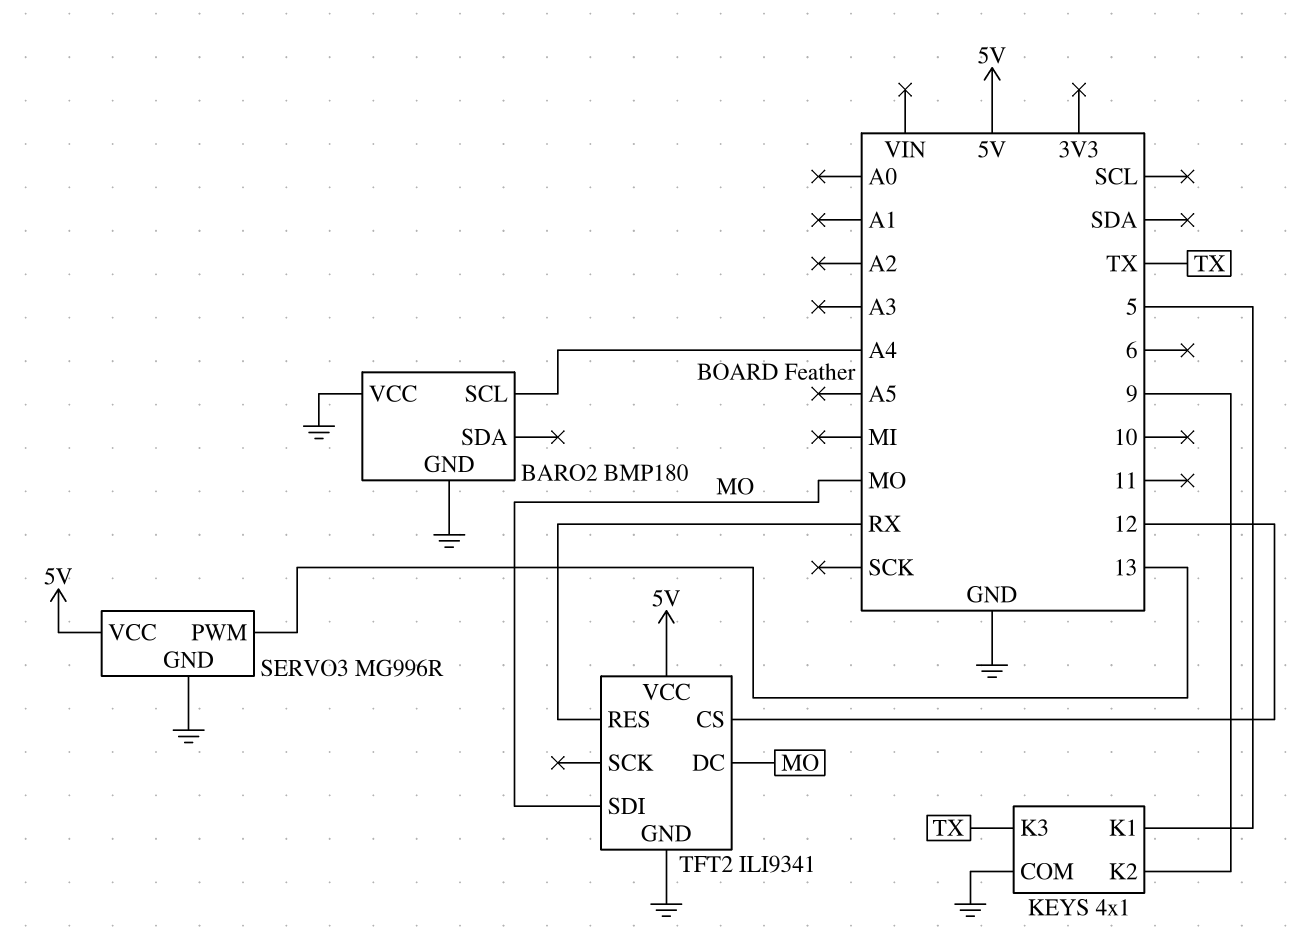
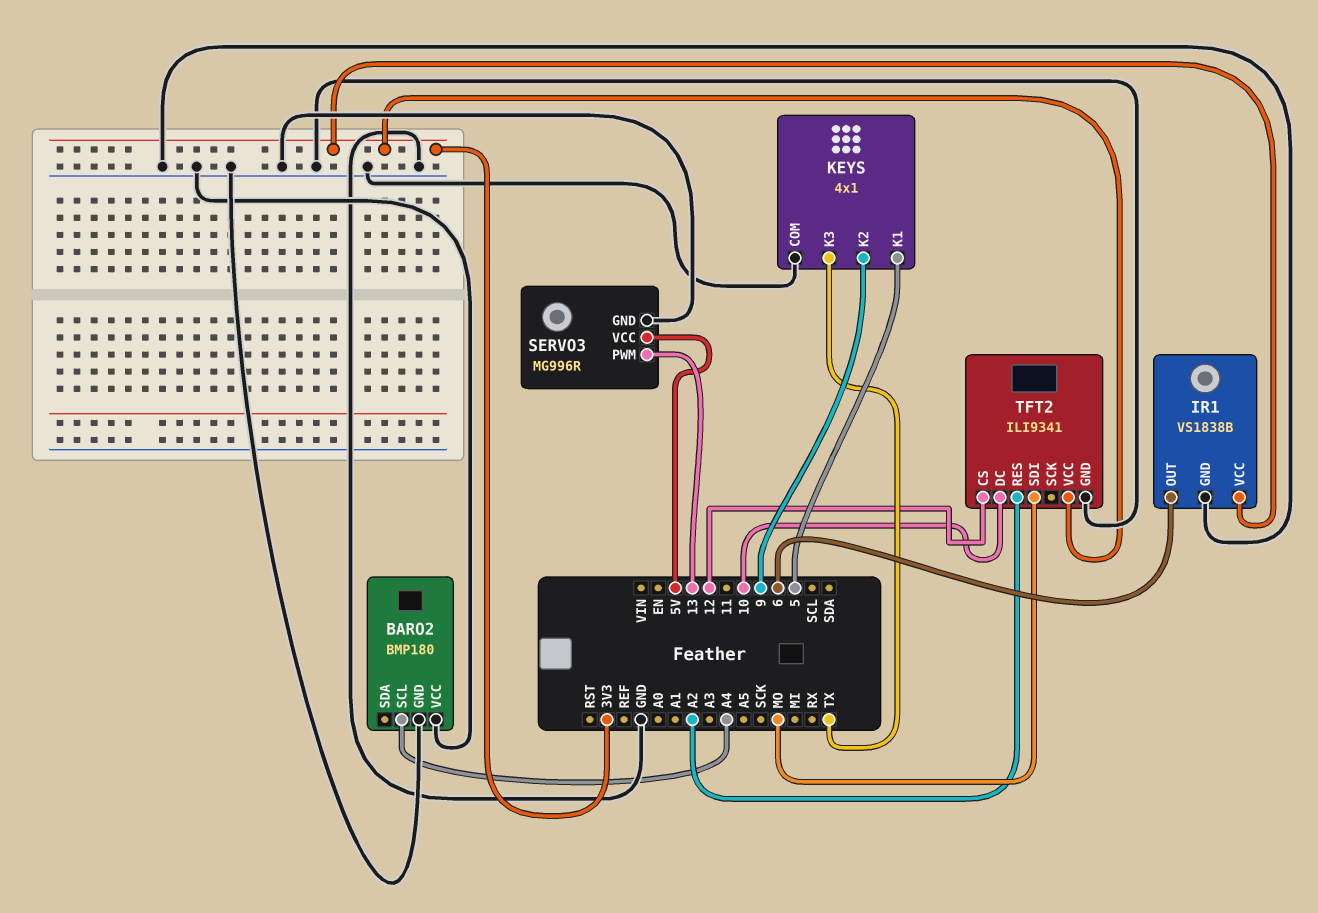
IR1: none -> VS1838B
IR1 pin GND: none -> GND
IR1 pin OUT: none -> 6
IR1 pin VCC: none -> 3V3
TFT2 pin DC: MO -> 10
TFT2 pin RES: RX -> A2
TFT2 pin VCC: 5V -> 3V3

EXERCISE => If a line in the entries includes the word "none", copy that line out.

RESPONSE =>
IR1: none -> VS1838B
IR1 pin GND: none -> GND
IR1 pin OUT: none -> 6
IR1 pin VCC: none -> 3V3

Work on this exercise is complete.